START Exercise material
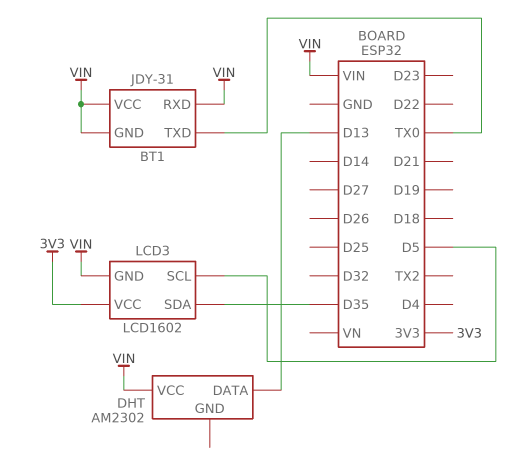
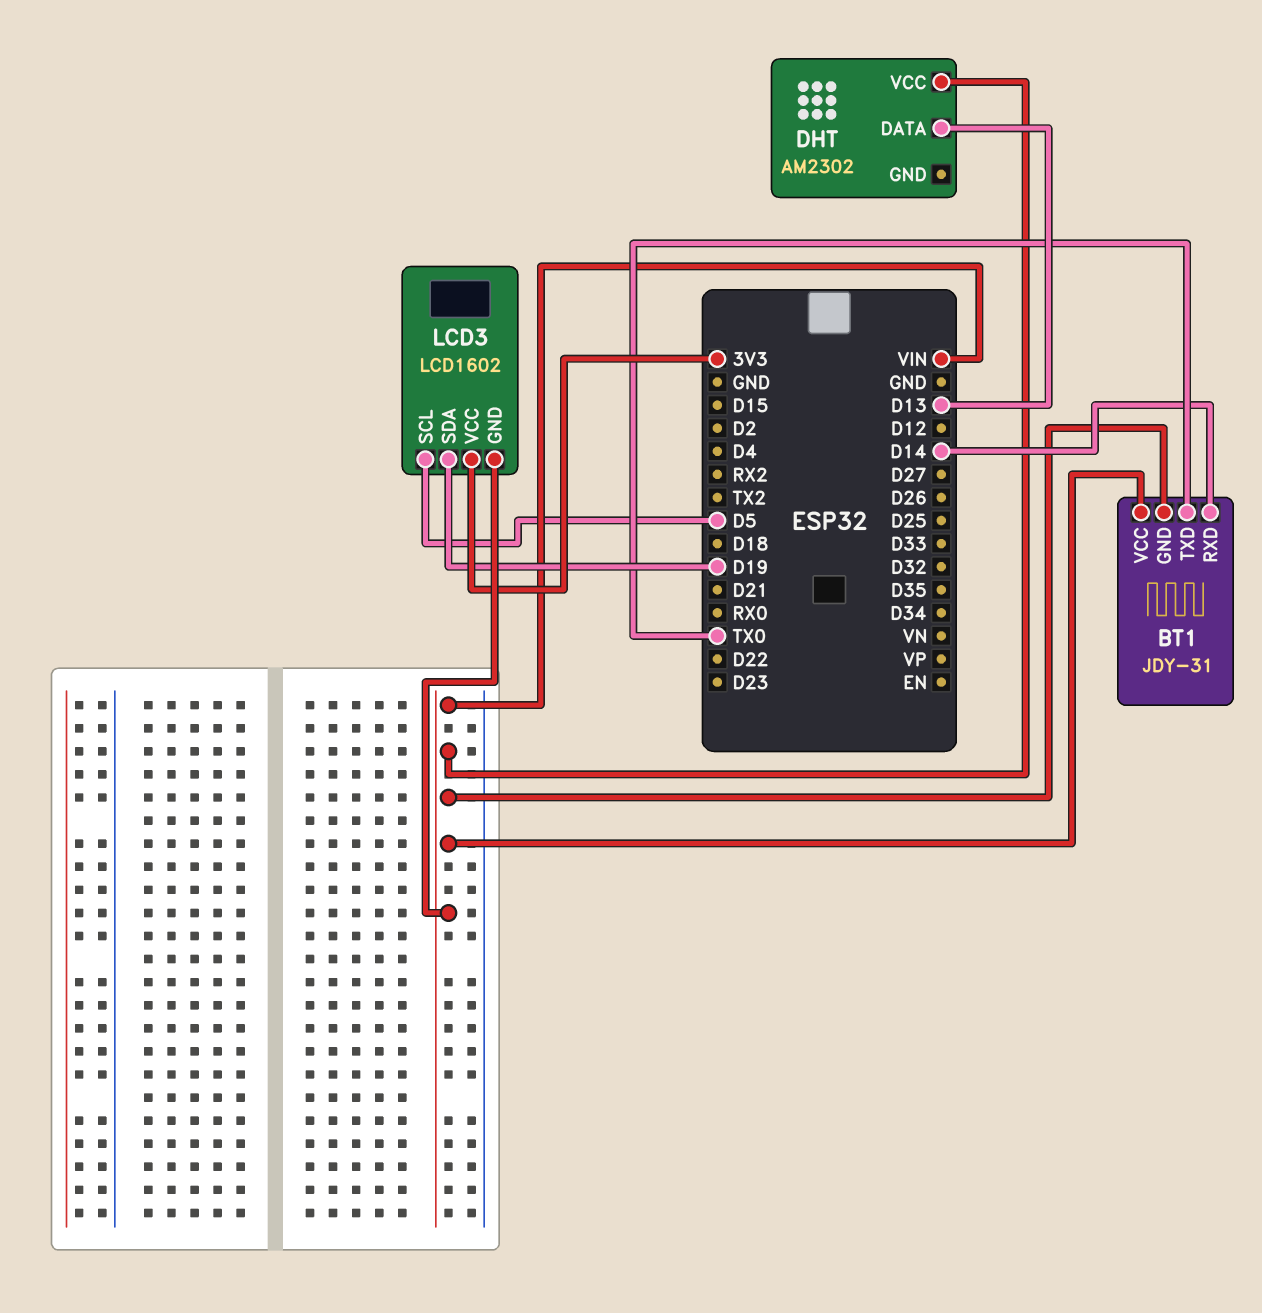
BT1 pin RXD: VIN -> D14
LCD3 pin SDA: D35 -> D19

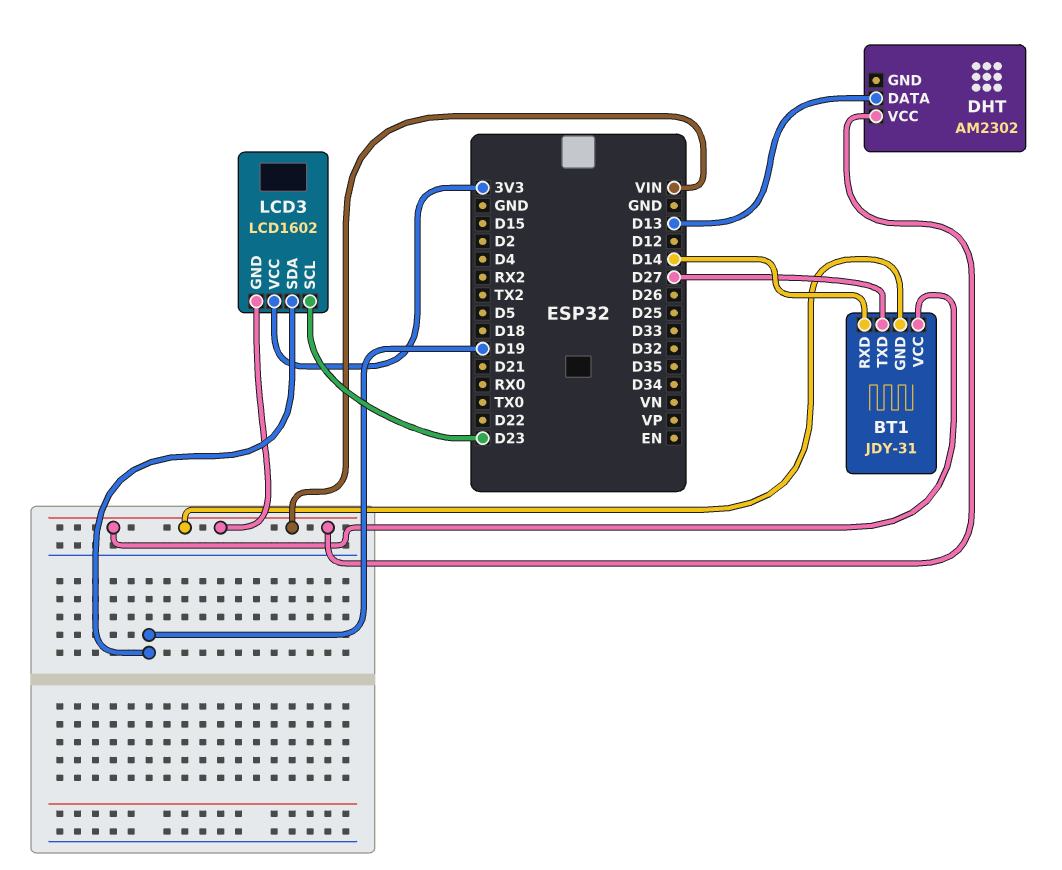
BT1 pin TXD: TX0 -> D27
LCD3 pin SCL: D5 -> D23

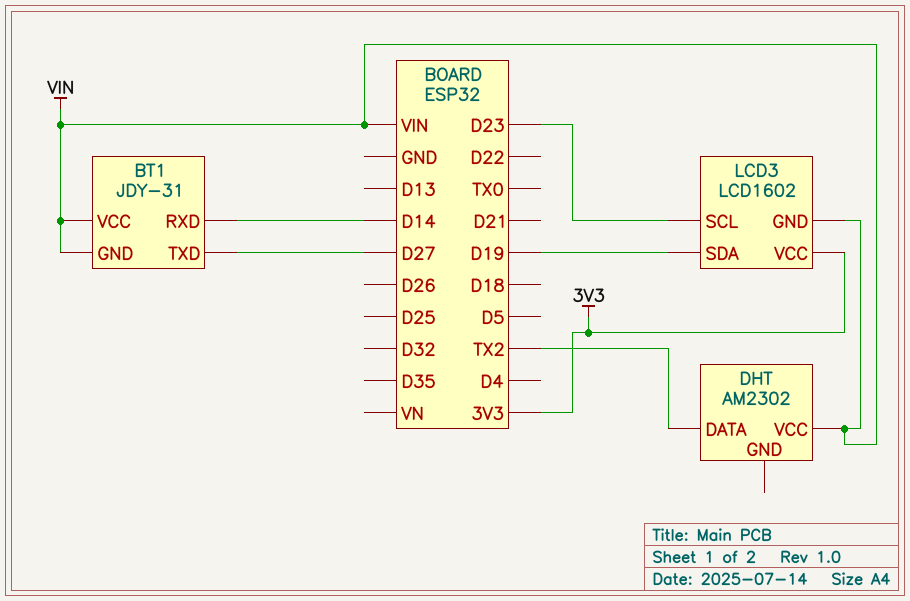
DHT pin DATA: D13 -> TX2

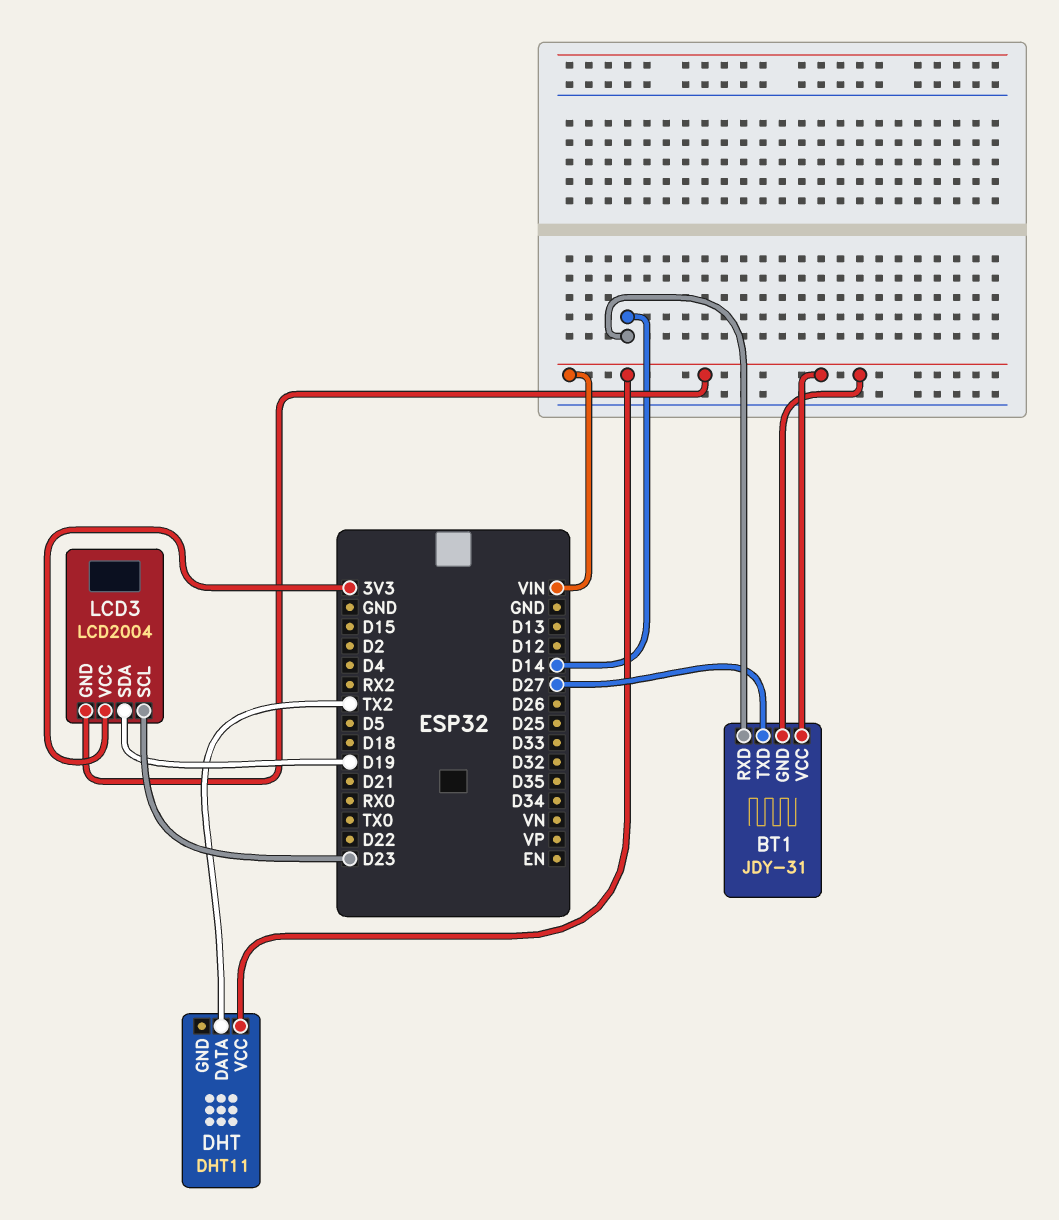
DHT: AM2302 -> DHT11
LCD3: LCD1602 -> LCD2004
END Exercise material
Your goal:
All lines from the line with "LCD3 pin SDA: D35 -> D19" through the final line of the data, both included, are to be repeated exactly; no other lines and no pictures.

Output of the exercise:
LCD3 pin SDA: D35 -> D19

BT1 pin TXD: TX0 -> D27
LCD3 pin SCL: D5 -> D23

DHT pin DATA: D13 -> TX2

DHT: AM2302 -> DHT11
LCD3: LCD1602 -> LCD2004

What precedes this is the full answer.